*WHAT THE TASK ASKS*
Every line of the listing below should be written out exactly, minus its pictures.

*THE DATA*
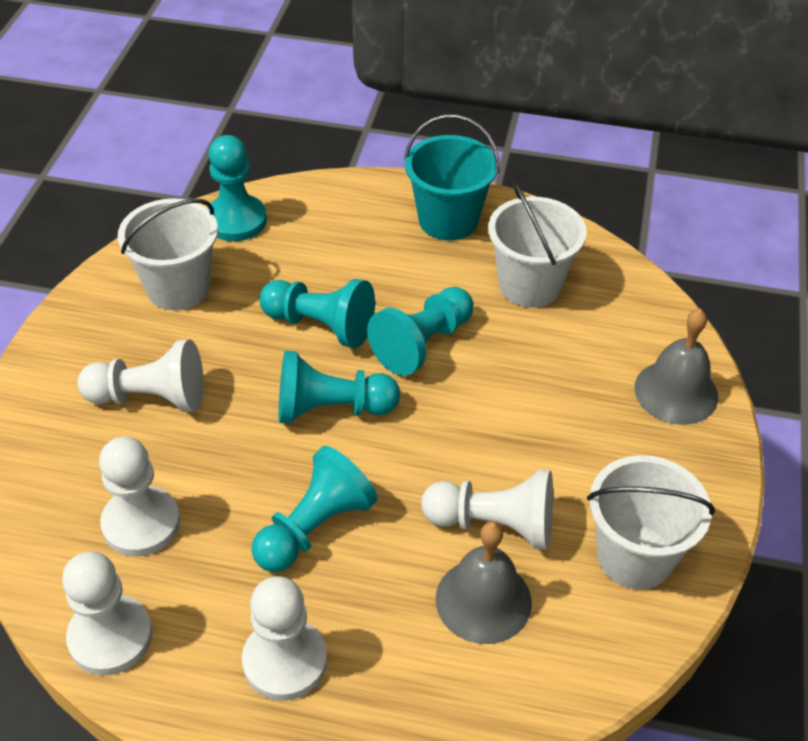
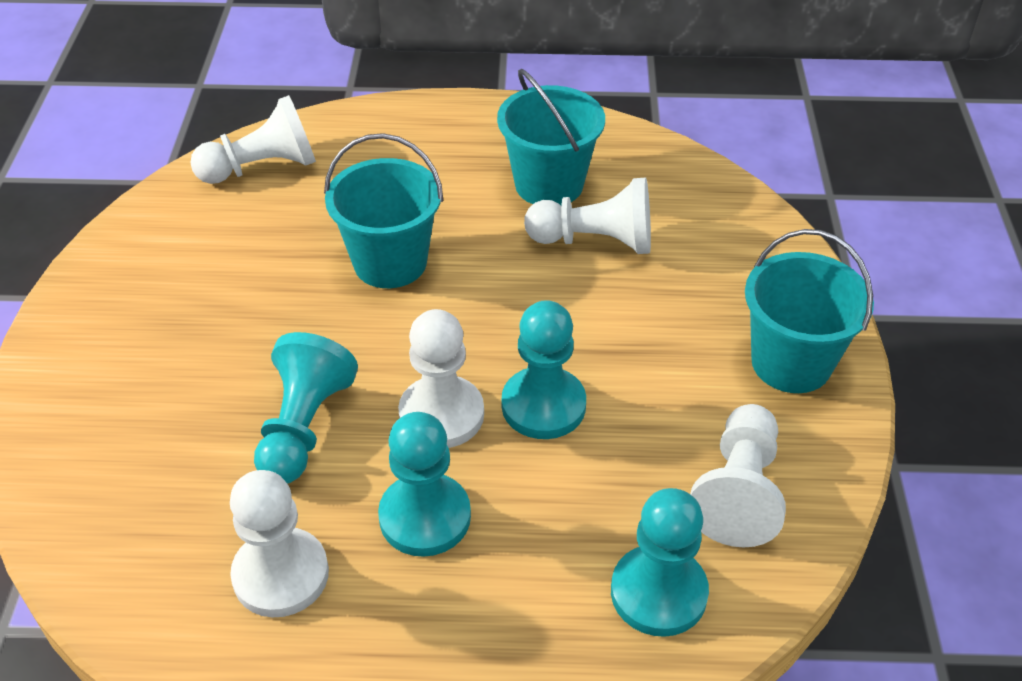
grey bell: 2 -> 0
turquoise bucket: 1 -> 3
turquoise pawn: 5 -> 4
white bucket: 3 -> 0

*ANSWER TO THIS PROBLEM*
grey bell: 2 -> 0
turquoise bucket: 1 -> 3
turquoise pawn: 5 -> 4
white bucket: 3 -> 0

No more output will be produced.